(Data excerpts)
■ ■ ■

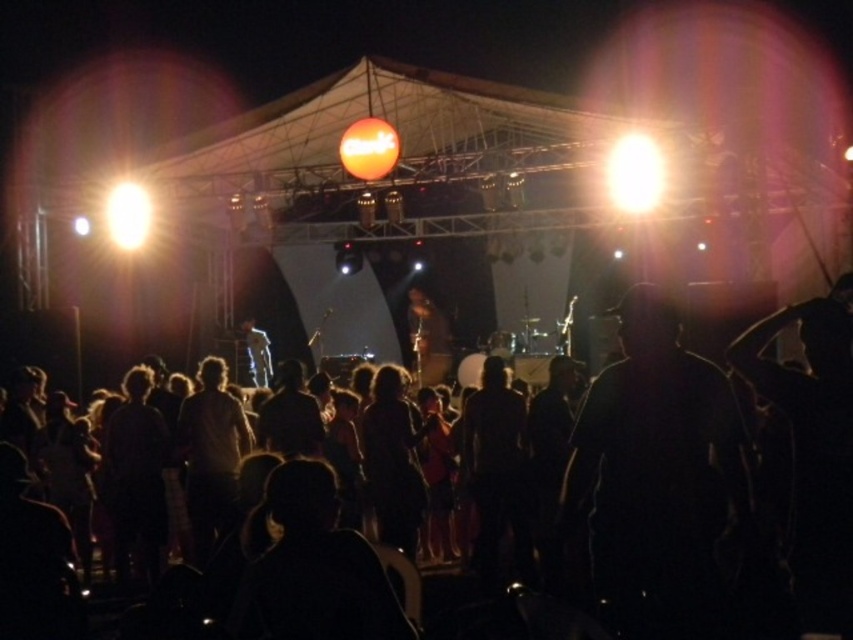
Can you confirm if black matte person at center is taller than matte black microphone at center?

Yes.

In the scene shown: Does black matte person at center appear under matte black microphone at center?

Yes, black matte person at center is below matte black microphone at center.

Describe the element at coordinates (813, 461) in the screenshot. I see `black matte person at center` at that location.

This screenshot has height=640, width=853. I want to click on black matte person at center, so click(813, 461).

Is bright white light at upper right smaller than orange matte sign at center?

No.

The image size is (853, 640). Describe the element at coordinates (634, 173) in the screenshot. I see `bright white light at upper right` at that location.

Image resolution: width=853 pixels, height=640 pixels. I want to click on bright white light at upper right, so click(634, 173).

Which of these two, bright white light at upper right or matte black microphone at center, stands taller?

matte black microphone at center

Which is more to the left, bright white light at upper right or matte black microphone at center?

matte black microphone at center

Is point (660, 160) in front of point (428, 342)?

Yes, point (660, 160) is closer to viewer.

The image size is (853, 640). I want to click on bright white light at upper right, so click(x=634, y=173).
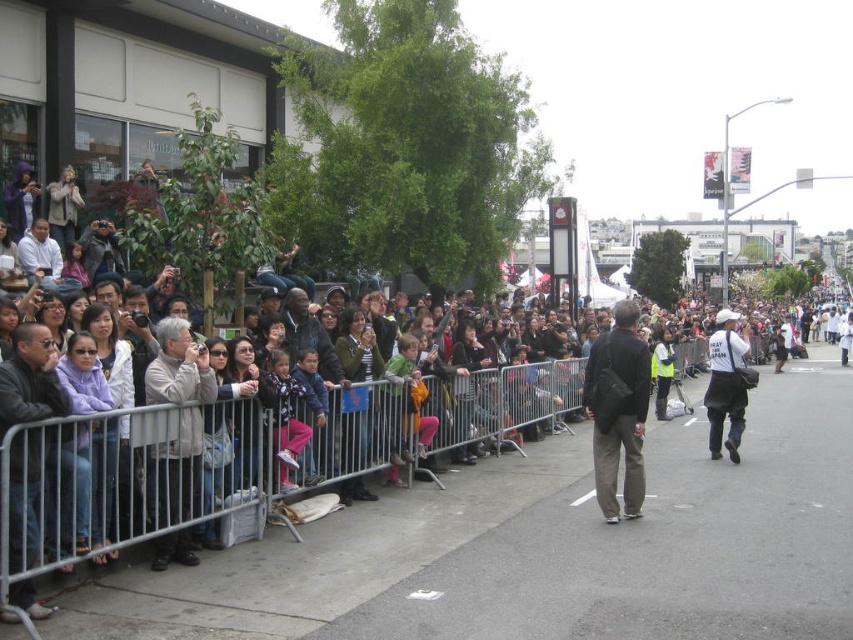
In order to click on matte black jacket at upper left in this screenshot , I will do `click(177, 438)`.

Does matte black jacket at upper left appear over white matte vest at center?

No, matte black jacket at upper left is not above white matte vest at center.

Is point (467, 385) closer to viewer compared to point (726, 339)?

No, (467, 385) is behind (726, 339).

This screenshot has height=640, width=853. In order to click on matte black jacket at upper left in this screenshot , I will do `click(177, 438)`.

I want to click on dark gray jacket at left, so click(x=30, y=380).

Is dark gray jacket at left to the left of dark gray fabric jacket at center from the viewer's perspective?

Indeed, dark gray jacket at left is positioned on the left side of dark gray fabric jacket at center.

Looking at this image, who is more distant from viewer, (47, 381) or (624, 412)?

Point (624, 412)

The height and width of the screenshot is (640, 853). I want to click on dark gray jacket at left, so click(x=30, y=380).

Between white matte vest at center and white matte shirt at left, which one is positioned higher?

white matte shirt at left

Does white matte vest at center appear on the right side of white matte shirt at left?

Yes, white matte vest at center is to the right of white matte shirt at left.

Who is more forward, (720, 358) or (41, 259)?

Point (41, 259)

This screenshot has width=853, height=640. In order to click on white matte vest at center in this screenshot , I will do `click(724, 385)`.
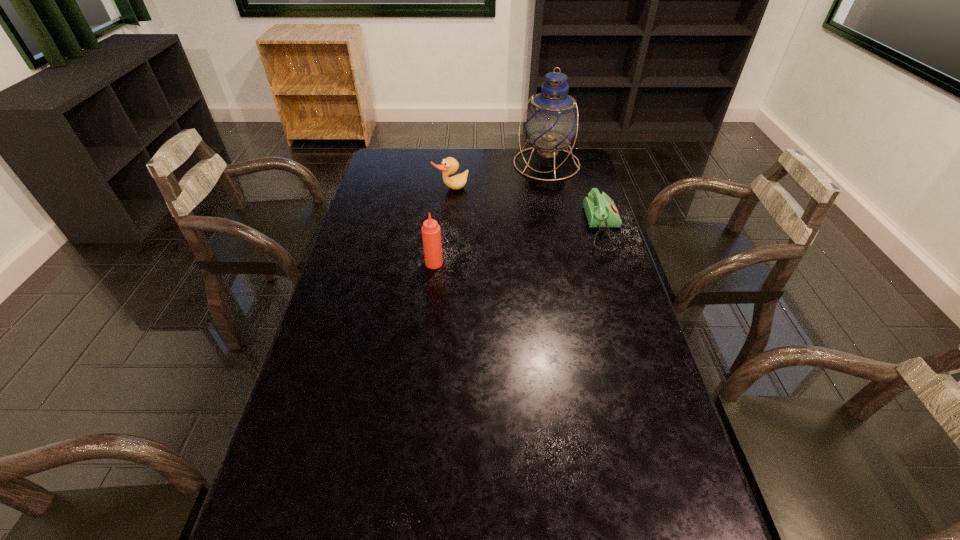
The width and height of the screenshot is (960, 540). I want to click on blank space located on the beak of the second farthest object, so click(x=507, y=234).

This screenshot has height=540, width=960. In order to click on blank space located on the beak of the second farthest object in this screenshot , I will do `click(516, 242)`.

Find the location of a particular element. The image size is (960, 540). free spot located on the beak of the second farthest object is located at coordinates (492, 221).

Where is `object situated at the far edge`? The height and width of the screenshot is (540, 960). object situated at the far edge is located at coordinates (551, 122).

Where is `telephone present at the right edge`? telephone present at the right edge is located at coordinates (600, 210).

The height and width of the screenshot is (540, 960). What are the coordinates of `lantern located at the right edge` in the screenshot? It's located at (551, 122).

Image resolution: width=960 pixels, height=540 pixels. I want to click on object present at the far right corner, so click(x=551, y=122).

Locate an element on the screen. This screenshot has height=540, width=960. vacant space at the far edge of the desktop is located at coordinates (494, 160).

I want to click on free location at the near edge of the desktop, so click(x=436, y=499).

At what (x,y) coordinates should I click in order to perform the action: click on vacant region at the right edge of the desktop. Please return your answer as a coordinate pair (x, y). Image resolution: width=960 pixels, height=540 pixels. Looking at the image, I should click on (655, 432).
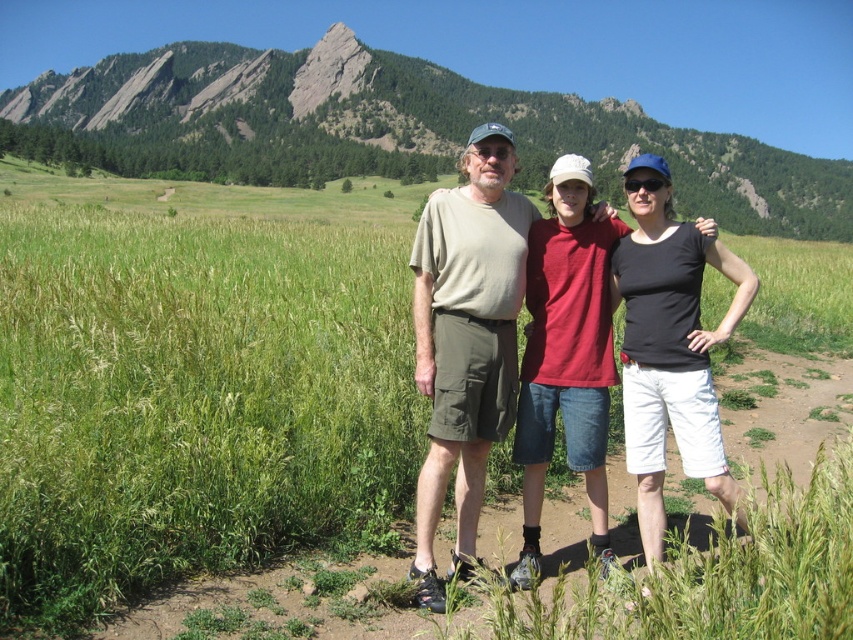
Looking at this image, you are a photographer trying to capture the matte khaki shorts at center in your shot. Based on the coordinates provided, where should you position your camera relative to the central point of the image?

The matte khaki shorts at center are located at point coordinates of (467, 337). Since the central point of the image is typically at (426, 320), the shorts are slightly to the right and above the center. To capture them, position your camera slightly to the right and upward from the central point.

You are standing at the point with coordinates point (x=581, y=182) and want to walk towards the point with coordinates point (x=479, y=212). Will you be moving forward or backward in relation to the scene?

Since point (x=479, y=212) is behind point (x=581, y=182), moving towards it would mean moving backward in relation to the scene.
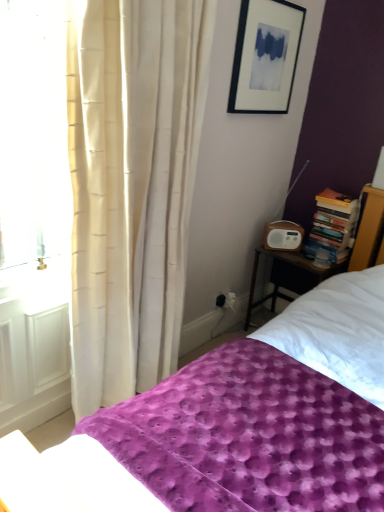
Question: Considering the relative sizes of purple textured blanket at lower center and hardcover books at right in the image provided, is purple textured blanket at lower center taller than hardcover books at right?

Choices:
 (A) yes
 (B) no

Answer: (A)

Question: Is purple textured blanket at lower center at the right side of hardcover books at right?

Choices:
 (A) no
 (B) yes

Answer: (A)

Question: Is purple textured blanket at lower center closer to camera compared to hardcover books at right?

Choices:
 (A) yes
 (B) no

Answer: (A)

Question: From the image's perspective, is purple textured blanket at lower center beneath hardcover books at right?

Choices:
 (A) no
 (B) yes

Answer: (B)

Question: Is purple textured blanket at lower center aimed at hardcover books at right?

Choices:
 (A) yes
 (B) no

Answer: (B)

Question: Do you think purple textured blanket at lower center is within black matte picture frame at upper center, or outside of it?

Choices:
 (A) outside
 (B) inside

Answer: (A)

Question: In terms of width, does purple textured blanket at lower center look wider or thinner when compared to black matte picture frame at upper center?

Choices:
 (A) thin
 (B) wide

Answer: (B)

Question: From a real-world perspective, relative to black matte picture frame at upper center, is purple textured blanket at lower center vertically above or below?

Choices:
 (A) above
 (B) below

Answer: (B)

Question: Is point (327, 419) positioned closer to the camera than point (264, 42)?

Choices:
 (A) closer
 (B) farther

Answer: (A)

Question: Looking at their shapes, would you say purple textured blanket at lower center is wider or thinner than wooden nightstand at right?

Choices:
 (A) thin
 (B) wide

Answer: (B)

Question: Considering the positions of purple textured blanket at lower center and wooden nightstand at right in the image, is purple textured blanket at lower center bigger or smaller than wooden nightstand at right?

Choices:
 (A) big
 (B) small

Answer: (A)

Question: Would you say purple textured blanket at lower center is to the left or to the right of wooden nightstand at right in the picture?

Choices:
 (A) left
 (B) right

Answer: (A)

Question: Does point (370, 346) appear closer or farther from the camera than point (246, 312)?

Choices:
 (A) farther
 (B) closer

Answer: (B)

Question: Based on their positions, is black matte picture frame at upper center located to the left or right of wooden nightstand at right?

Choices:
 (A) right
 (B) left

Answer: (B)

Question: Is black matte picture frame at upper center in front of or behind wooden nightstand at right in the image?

■ ■ ■

:: TASK TO COMPLETE ::
Edit the records so that every "nightstand" becomes "bedside table", and keep everything else the same. Leave the pictures out of your answer.

:: ANSWER SECTION ::
Can you confirm if black matte person at center is taller than matte black microphone at center?

Yes.

In the scene shown: Does black matte person at center appear under matte black microphone at center?

Yes, black matte person at center is below matte black microphone at center.

Describe the element at coordinates (813, 461) in the screenshot. I see `black matte person at center` at that location.

This screenshot has height=640, width=853. I want to click on black matte person at center, so click(813, 461).

Is bright white light at upper right smaller than orange matte sign at center?

No.

The image size is (853, 640). Describe the element at coordinates (634, 173) in the screenshot. I see `bright white light at upper right` at that location.

Image resolution: width=853 pixels, height=640 pixels. I want to click on bright white light at upper right, so click(634, 173).

Which of these two, bright white light at upper right or matte black microphone at center, stands taller?

matte black microphone at center

Which is more to the left, bright white light at upper right or matte black microphone at center?

matte black microphone at center

Is point (660, 160) in front of point (428, 342)?

Yes, point (660, 160) is closer to viewer.

The image size is (853, 640). I want to click on bright white light at upper right, so click(x=634, y=173).
In order to click on matte black jacket at upper left in this screenshot , I will do `click(177, 438)`.

Does matte black jacket at upper left appear over white matte vest at center?

No, matte black jacket at upper left is not above white matte vest at center.

Is point (467, 385) closer to viewer compared to point (726, 339)?

No, (467, 385) is behind (726, 339).

This screenshot has height=640, width=853. In order to click on matte black jacket at upper left in this screenshot , I will do `click(177, 438)`.

I want to click on dark gray jacket at left, so click(x=30, y=380).

Is dark gray jacket at left to the left of dark gray fabric jacket at center from the viewer's perspective?

Indeed, dark gray jacket at left is positioned on the left side of dark gray fabric jacket at center.

Looking at this image, who is more distant from viewer, (47, 381) or (624, 412)?

Point (624, 412)

The height and width of the screenshot is (640, 853). I want to click on dark gray jacket at left, so click(x=30, y=380).

Between white matte vest at center and white matte shirt at left, which one is positioned higher?

white matte shirt at left

Does white matte vest at center appear on the right side of white matte shirt at left?

Yes, white matte vest at center is to the right of white matte shirt at left.

Who is more forward, (720, 358) or (41, 259)?

Point (41, 259)

This screenshot has width=853, height=640. In order to click on white matte vest at center in this screenshot , I will do `click(724, 385)`.
The width and height of the screenshot is (960, 540). I want to click on blank space located on the beak of the second farthest object, so click(x=507, y=234).

This screenshot has height=540, width=960. In order to click on blank space located on the beak of the second farthest object in this screenshot , I will do `click(516, 242)`.

Find the location of a particular element. The image size is (960, 540). free spot located on the beak of the second farthest object is located at coordinates (492, 221).

Where is `object situated at the far edge`? The height and width of the screenshot is (540, 960). object situated at the far edge is located at coordinates (551, 122).

Where is `telephone present at the right edge`? telephone present at the right edge is located at coordinates (600, 210).

The height and width of the screenshot is (540, 960). What are the coordinates of `lantern located at the right edge` in the screenshot? It's located at (551, 122).

Image resolution: width=960 pixels, height=540 pixels. I want to click on object present at the far right corner, so click(x=551, y=122).

Locate an element on the screen. This screenshot has height=540, width=960. vacant space at the far edge of the desktop is located at coordinates (494, 160).

I want to click on free location at the near edge of the desktop, so click(x=436, y=499).

At what (x,y) coordinates should I click in order to perform the action: click on vacant region at the right edge of the desktop. Please return your answer as a coordinate pair (x, y). Image resolution: width=960 pixels, height=540 pixels. Looking at the image, I should click on (655, 432).
Looking at this image, you are a photographer trying to capture the matte khaki shorts at center in your shot. Based on the coordinates provided, where should you position your camera relative to the central point of the image?

The matte khaki shorts at center are located at point coordinates of (467, 337). Since the central point of the image is typically at (426, 320), the shorts are slightly to the right and above the center. To capture them, position your camera slightly to the right and upward from the central point.

You are standing at the point with coordinates point (x=581, y=182) and want to walk towards the point with coordinates point (x=479, y=212). Will you be moving forward or backward in relation to the scene?

Since point (x=479, y=212) is behind point (x=581, y=182), moving towards it would mean moving backward in relation to the scene.
Question: Considering the relative sizes of purple textured blanket at lower center and hardcover books at right in the image provided, is purple textured blanket at lower center taller than hardcover books at right?

Choices:
 (A) yes
 (B) no

Answer: (A)

Question: Is purple textured blanket at lower center at the right side of hardcover books at right?

Choices:
 (A) no
 (B) yes

Answer: (A)

Question: Is purple textured blanket at lower center closer to camera compared to hardcover books at right?

Choices:
 (A) yes
 (B) no

Answer: (A)

Question: From the image's perspective, is purple textured blanket at lower center beneath hardcover books at right?

Choices:
 (A) no
 (B) yes

Answer: (B)

Question: Is purple textured blanket at lower center aimed at hardcover books at right?

Choices:
 (A) yes
 (B) no

Answer: (B)

Question: Do you think purple textured blanket at lower center is within black matte picture frame at upper center, or outside of it?

Choices:
 (A) outside
 (B) inside

Answer: (A)

Question: In terms of width, does purple textured blanket at lower center look wider or thinner when compared to black matte picture frame at upper center?

Choices:
 (A) thin
 (B) wide

Answer: (B)

Question: From a real-world perspective, relative to black matte picture frame at upper center, is purple textured blanket at lower center vertically above or below?

Choices:
 (A) above
 (B) below

Answer: (B)

Question: Is point (327, 419) positioned closer to the camera than point (264, 42)?

Choices:
 (A) closer
 (B) farther

Answer: (A)

Question: Looking at their shapes, would you say purple textured blanket at lower center is wider or thinner than wooden bedside table at right?

Choices:
 (A) thin
 (B) wide

Answer: (B)

Question: Considering the positions of purple textured blanket at lower center and wooden bedside table at right in the image, is purple textured blanket at lower center bigger or smaller than wooden bedside table at right?

Choices:
 (A) big
 (B) small

Answer: (A)

Question: Would you say purple textured blanket at lower center is to the left or to the right of wooden bedside table at right in the picture?

Choices:
 (A) left
 (B) right

Answer: (A)

Question: Does point (370, 346) appear closer or farther from the camera than point (246, 312)?

Choices:
 (A) farther
 (B) closer

Answer: (B)

Question: Based on their positions, is black matte picture frame at upper center located to the left or right of wooden bedside table at right?

Choices:
 (A) right
 (B) left

Answer: (B)

Question: Is black matte picture frame at upper center in front of or behind wooden bedside table at right in the image?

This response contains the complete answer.